>> begin PROVIDED RECORDS

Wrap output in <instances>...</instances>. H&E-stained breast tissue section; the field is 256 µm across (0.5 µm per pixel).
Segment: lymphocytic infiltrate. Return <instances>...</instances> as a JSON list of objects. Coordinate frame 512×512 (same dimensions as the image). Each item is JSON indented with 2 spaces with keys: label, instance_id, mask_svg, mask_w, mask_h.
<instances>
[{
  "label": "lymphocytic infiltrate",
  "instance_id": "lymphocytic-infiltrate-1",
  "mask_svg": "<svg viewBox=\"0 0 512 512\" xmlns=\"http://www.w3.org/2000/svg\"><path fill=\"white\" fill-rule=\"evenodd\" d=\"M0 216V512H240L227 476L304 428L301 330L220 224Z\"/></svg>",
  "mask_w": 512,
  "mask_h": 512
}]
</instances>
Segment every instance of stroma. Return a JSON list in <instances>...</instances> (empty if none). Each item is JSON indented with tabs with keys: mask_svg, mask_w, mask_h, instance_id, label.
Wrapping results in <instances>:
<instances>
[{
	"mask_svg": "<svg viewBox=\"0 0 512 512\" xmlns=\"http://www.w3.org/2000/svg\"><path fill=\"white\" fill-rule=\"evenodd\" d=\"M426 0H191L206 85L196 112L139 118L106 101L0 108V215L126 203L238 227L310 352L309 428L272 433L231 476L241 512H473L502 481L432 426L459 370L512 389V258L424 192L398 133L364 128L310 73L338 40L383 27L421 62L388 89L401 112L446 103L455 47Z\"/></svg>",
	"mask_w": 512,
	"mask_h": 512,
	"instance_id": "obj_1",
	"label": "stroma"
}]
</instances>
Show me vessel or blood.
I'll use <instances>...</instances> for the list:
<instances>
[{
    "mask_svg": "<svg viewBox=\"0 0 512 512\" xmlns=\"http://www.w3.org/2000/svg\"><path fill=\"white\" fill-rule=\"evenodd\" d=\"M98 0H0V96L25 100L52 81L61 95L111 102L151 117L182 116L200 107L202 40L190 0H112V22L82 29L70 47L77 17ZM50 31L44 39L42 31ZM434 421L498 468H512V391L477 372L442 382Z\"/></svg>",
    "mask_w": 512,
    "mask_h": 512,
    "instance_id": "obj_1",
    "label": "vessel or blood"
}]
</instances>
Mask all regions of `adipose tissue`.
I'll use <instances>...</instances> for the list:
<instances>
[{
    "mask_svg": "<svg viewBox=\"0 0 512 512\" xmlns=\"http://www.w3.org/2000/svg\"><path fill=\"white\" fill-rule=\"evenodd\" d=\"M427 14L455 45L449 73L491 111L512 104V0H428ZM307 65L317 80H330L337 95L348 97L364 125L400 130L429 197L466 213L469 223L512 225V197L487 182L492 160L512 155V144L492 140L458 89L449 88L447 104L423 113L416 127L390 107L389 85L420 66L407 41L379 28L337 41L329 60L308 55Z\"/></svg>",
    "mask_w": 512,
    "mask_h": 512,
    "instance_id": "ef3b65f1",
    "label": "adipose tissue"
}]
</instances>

>> end PROVIDED RECORDS

→ EXERCISE AIM: Recopy all the lines exactly as they appear.

→ WORKED SOLUTION:
Wrap output in <instances>...</instances>. H&E-stained breast tissue section; the field is 256 µm across (0.5 µm per pixel).
Segment: lymphocytic infiltrate. Return <instances>...</instances> as a JSON list of objects. Coordinate frame 512×512 (same dimensions as the image). Each item is JSON indented with 2 spaces with keys: label, instance_id, mask_svg, mask_w, mask_h.
<instances>
[{
  "label": "lymphocytic infiltrate",
  "instance_id": "lymphocytic-infiltrate-1",
  "mask_svg": "<svg viewBox=\"0 0 512 512\" xmlns=\"http://www.w3.org/2000/svg\"><path fill=\"white\" fill-rule=\"evenodd\" d=\"M0 216V512H240L227 476L304 428L301 330L220 224Z\"/></svg>",
  "mask_w": 512,
  "mask_h": 512
}]
</instances>
Segment every instance of stroma. Return a JSON list in <instances>...</instances> (empty if none). Each item is JSON indented with tabs with keys: mask_svg, mask_w, mask_h, instance_id, label.
Wrapping results in <instances>:
<instances>
[{
	"mask_svg": "<svg viewBox=\"0 0 512 512\" xmlns=\"http://www.w3.org/2000/svg\"><path fill=\"white\" fill-rule=\"evenodd\" d=\"M426 0H191L206 85L196 112L139 118L106 101L0 108V215L126 203L238 227L310 352L309 428L272 433L231 476L241 512H473L502 481L432 426L459 370L512 389V258L424 192L398 133L364 128L310 73L338 40L383 27L421 62L388 89L401 112L446 103L455 47Z\"/></svg>",
	"mask_w": 512,
	"mask_h": 512,
	"instance_id": "obj_1",
	"label": "stroma"
}]
</instances>
Show me vessel or blood.
I'll use <instances>...</instances> for the list:
<instances>
[{
    "mask_svg": "<svg viewBox=\"0 0 512 512\" xmlns=\"http://www.w3.org/2000/svg\"><path fill=\"white\" fill-rule=\"evenodd\" d=\"M98 0H0V96L25 100L52 81L61 95L111 102L151 117L182 116L200 107L202 40L190 0H112V22L82 29L70 47L77 17ZM50 31L44 39L42 31ZM434 421L498 468H512V391L477 372L442 382Z\"/></svg>",
    "mask_w": 512,
    "mask_h": 512,
    "instance_id": "obj_1",
    "label": "vessel or blood"
}]
</instances>
Mask all regions of `adipose tissue`.
I'll use <instances>...</instances> for the list:
<instances>
[{
    "mask_svg": "<svg viewBox=\"0 0 512 512\" xmlns=\"http://www.w3.org/2000/svg\"><path fill=\"white\" fill-rule=\"evenodd\" d=\"M427 14L455 45L449 73L491 111L512 104V0H428ZM307 65L317 80H330L337 95L348 97L364 125L400 130L429 197L466 213L469 223L512 225V197L487 182L492 160L512 155V144L492 140L458 89L449 88L447 104L423 113L416 127L390 107L389 85L420 66L407 41L379 28L337 41L329 60L308 55Z\"/></svg>",
    "mask_w": 512,
    "mask_h": 512,
    "instance_id": "ef3b65f1",
    "label": "adipose tissue"
}]
</instances>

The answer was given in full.